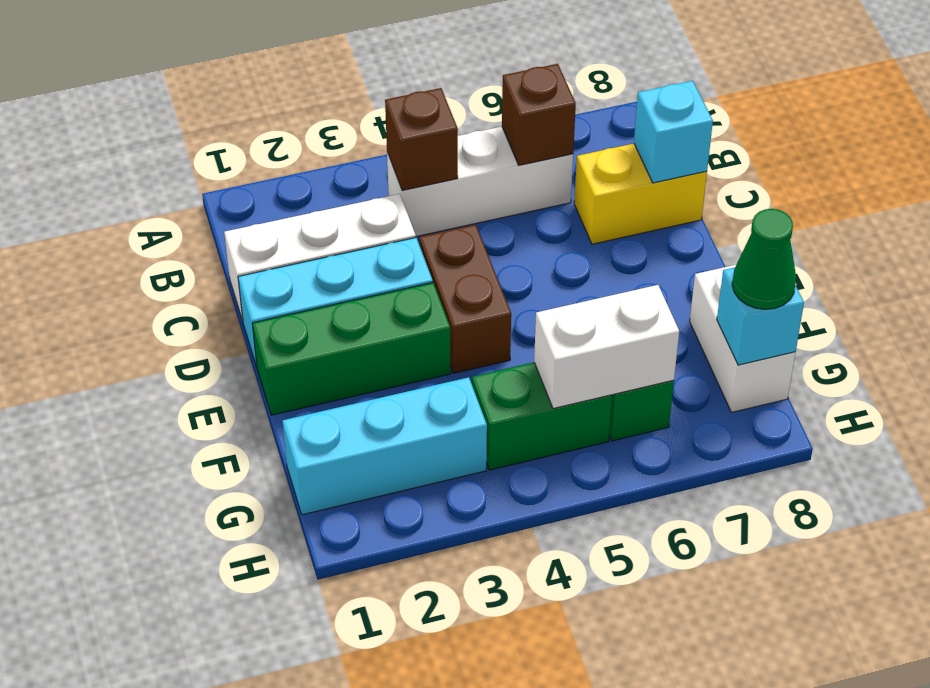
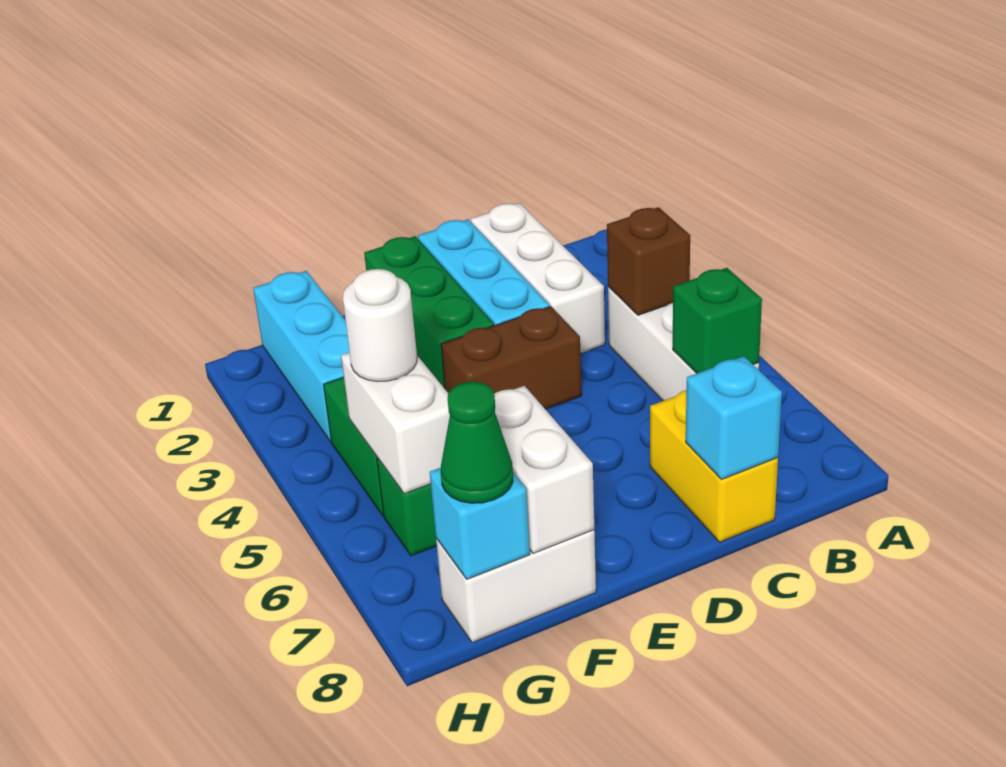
brown brick B6 level 2 -> green brick B6 level 2
none -> white brick F7:F8 level 2
none -> white round brick G5 level 3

※ ※ ※

**What needs to be done:** A word-for-word reprint of the listing above is needed, minus the pictures.

**The answer:**
brown brick B6 level 2 -> green brick B6 level 2
none -> white brick F7:F8 level 2
none -> white round brick G5 level 3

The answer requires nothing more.